Colored object listings
· · ·
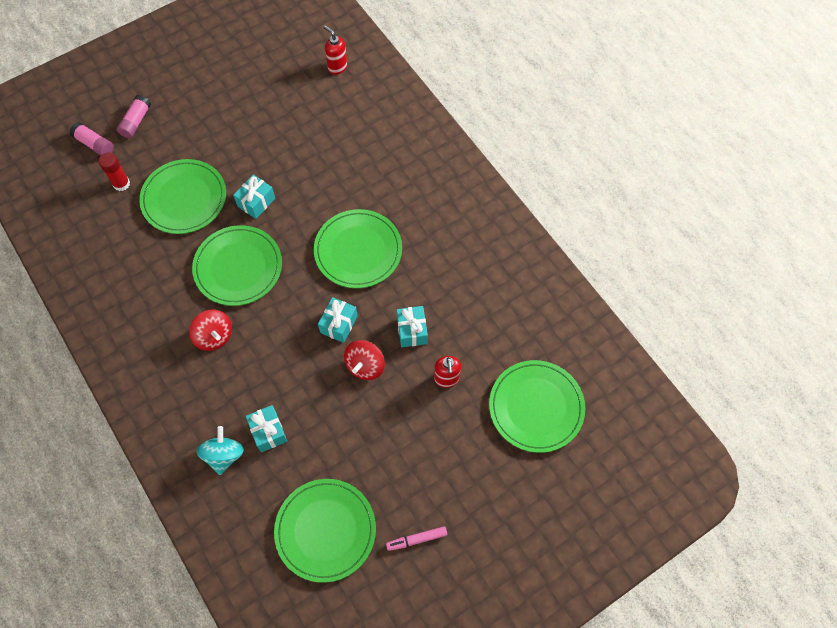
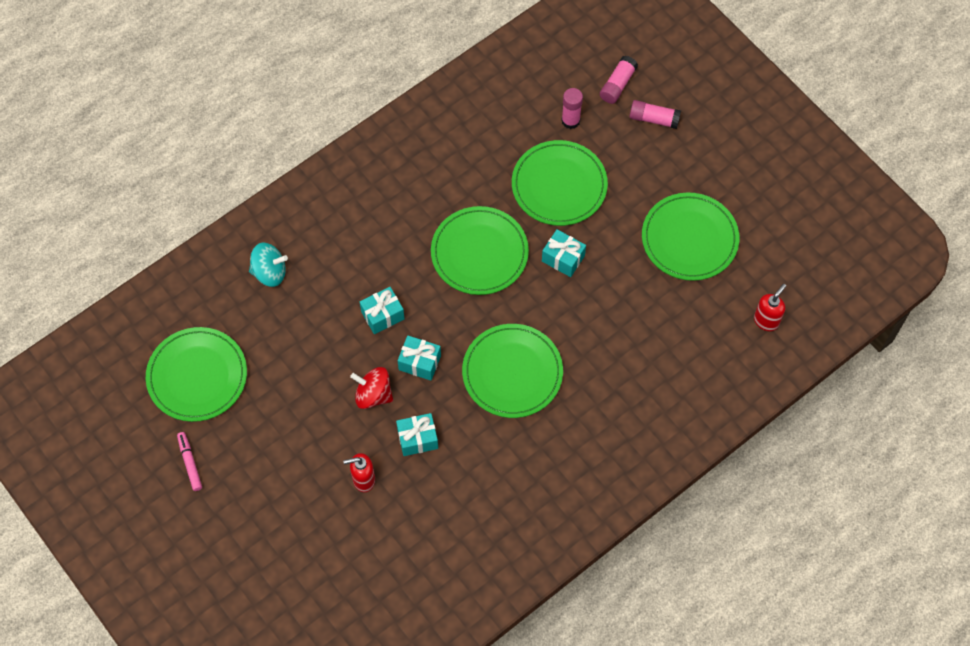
camera: 85 degrees right, 0 degrees up
(121, 184) = (570, 121): red glue stick -> pink glue stick
(214, 336) = (397, 242): red spinning top -> none
(268, 432) = (295, 310): turquoise gift -> turquoise gift (382, 315)
(536, 407) = (336, 577): green plate -> green plate (689, 239)

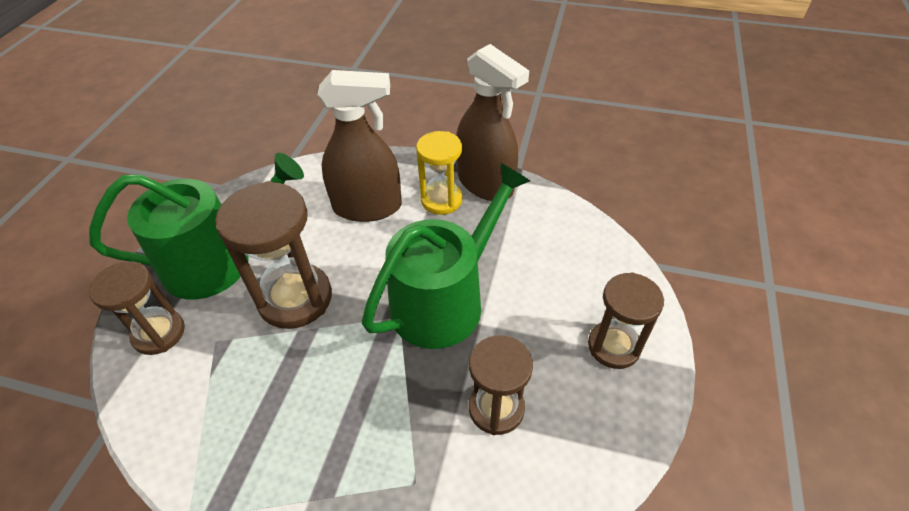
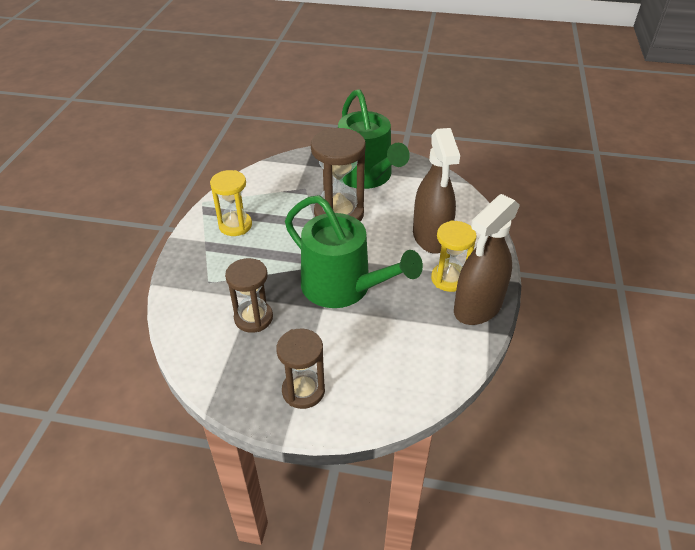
camera: 85 degrees right, 5 degrees down
(159, 333) = (310, 166): brown hourglass -> none
(280, 448) = (235, 225): none -> yellow hourglass

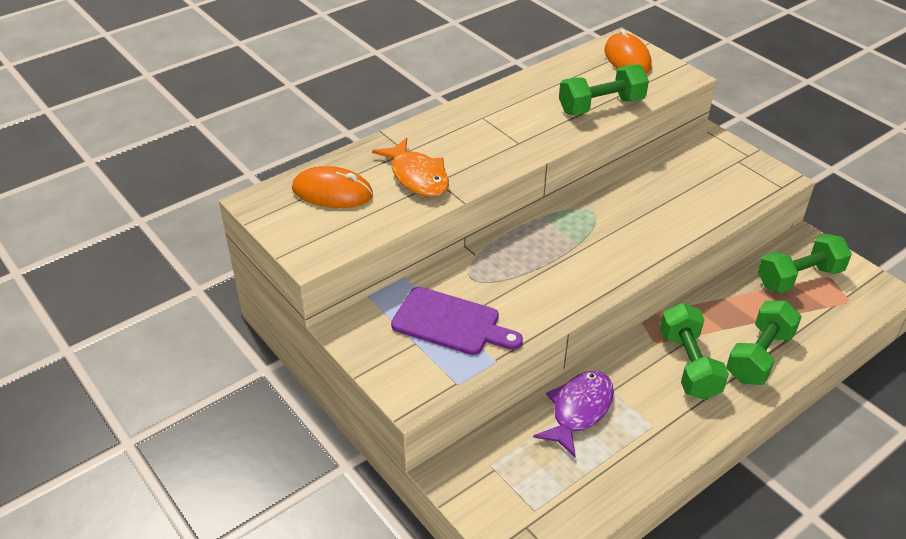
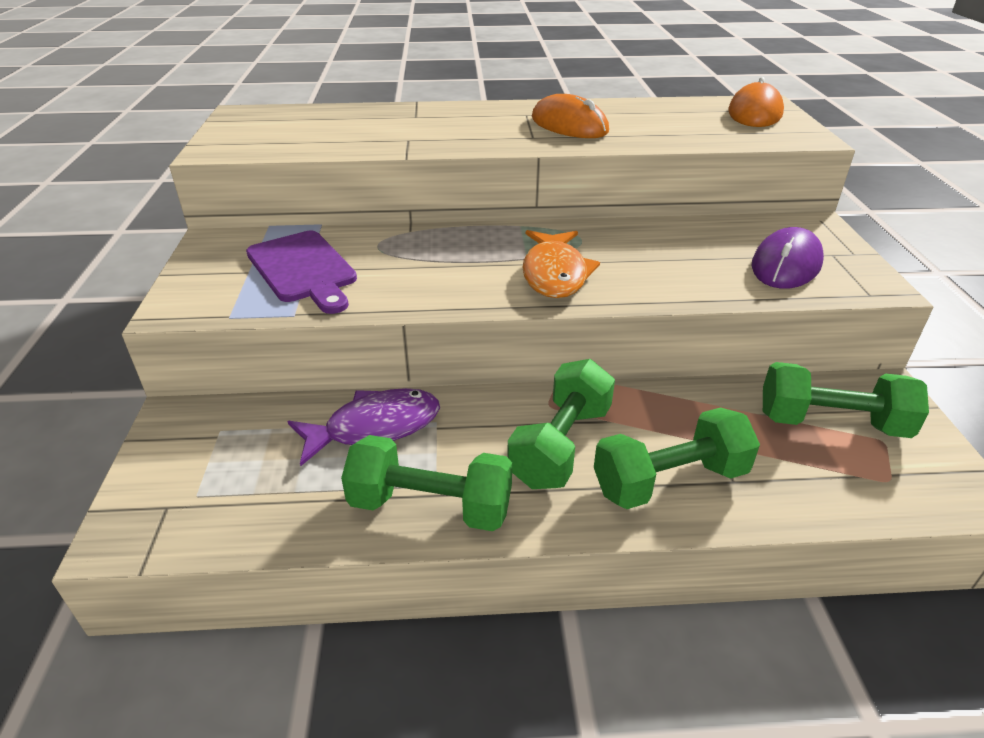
camera: 35 degrees right, 5 degrees down
(332, 192) = (306, 122): orange mouse -> orange mouse (569, 125)
(417, 176) = (394, 132): orange fish -> orange fish (555, 273)
(601, 106) = (668, 135): green dumbbell -> green dumbbell (430, 506)
(723, 181) = (786, 264): none -> purple mouse

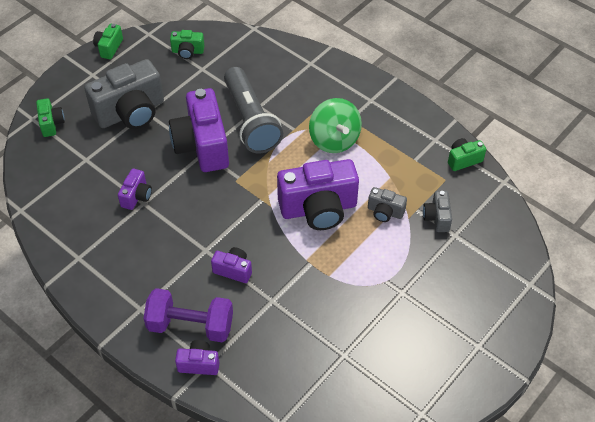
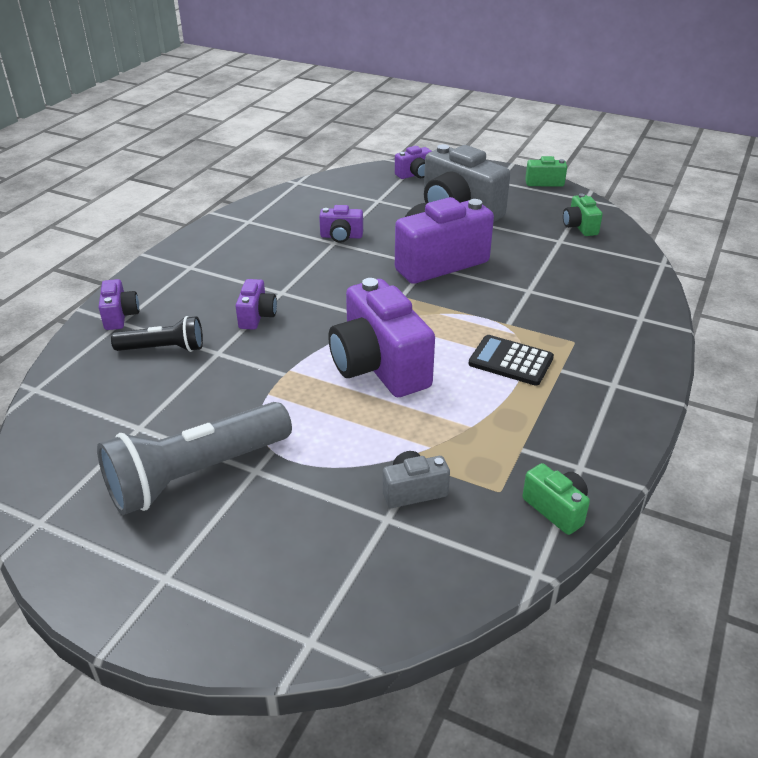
camera: 75 degrees right, 15 degrees down
(51, 124) = (415, 175): green camera -> purple camera
(190, 325) = (172, 301): purple dumbbell -> none
(250, 121) = (499, 288): grey flashlight -> grey flashlight (196, 474)
(255, 335) = (163, 349): none -> black flashlight
(334, 140) = (511, 361): green spinning top -> black calculator
(385, 212) = (400, 430): grey camera -> none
· · ·
Whenever the string "flashlight" turns up in a line of the data, copy that line.

Exercise output:
(250, 121) = (499, 288): grey flashlight -> grey flashlight (196, 474)
(255, 335) = (163, 349): none -> black flashlight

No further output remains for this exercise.